Data for analysis |
○ ○ ○
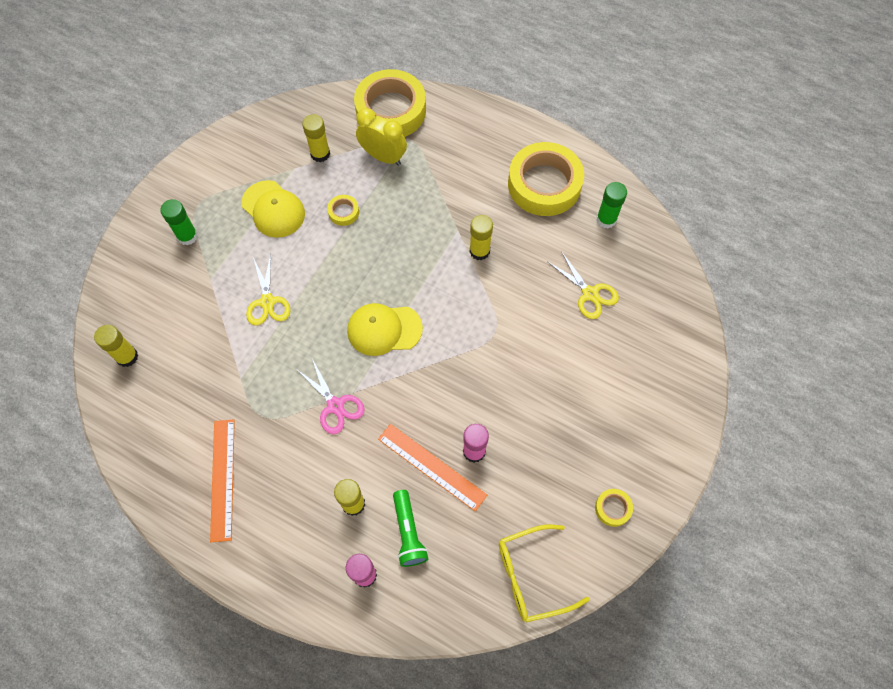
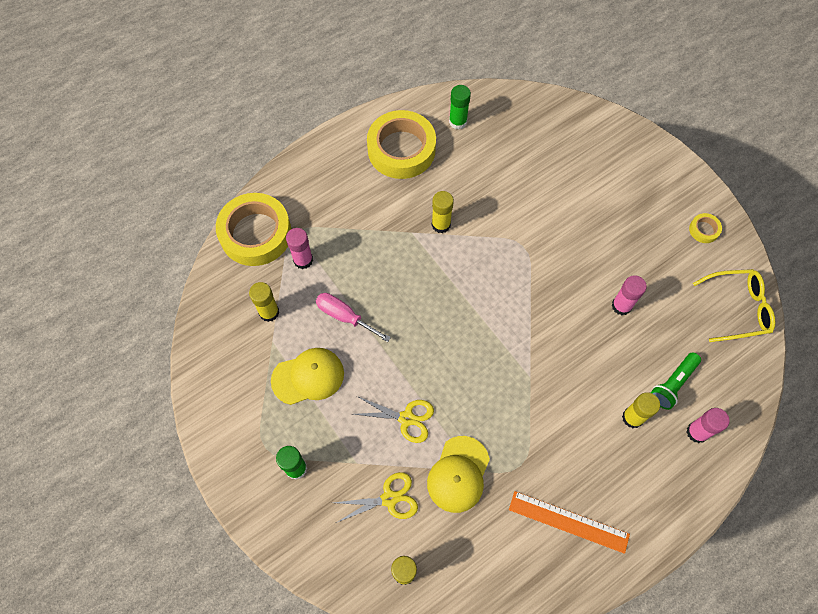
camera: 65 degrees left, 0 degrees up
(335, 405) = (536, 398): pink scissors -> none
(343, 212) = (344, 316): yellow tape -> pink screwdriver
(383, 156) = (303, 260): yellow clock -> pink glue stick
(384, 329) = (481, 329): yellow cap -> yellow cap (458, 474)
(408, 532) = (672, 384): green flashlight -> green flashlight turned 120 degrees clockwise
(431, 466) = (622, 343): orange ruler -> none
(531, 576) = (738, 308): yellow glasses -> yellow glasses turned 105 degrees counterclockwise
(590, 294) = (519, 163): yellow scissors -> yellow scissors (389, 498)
○ ○ ○
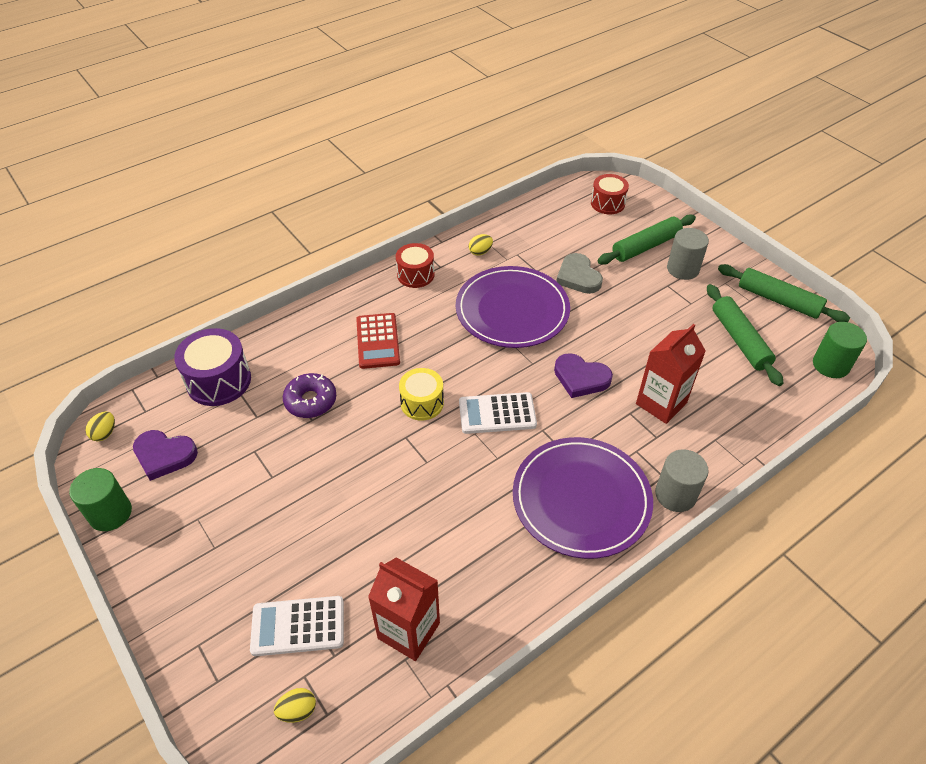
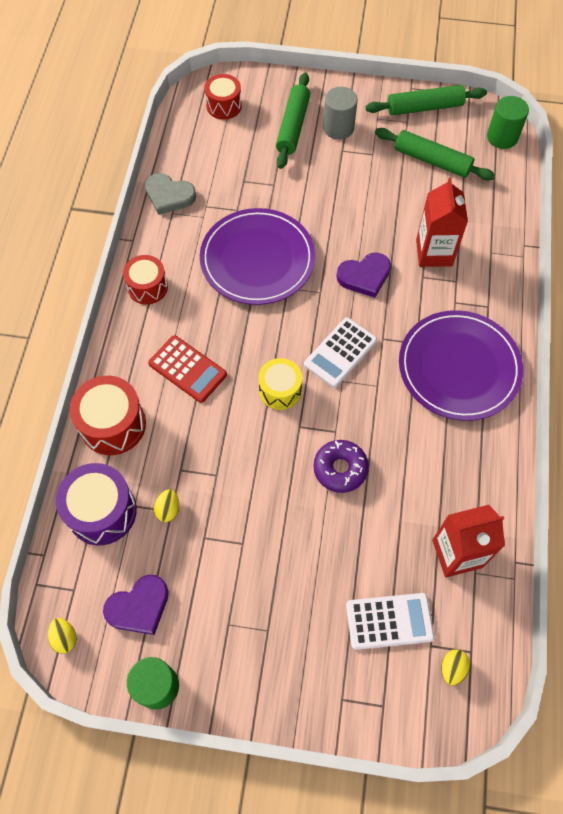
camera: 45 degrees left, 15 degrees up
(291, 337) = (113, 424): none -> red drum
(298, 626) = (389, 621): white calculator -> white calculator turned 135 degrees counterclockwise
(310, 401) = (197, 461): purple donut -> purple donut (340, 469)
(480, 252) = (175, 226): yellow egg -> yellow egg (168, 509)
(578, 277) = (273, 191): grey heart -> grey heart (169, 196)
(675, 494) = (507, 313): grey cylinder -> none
○ ○ ○
What you have to do | Each line above from the one with "(310, 401) = (197, 461): purple" up to and including the one with "(675, 494) = (507, 313): grey" must be set down exactly, and no line outside that span may appear.

Solution |
(310, 401) = (197, 461): purple donut -> purple donut (340, 469)
(480, 252) = (175, 226): yellow egg -> yellow egg (168, 509)
(578, 277) = (273, 191): grey heart -> grey heart (169, 196)
(675, 494) = (507, 313): grey cylinder -> none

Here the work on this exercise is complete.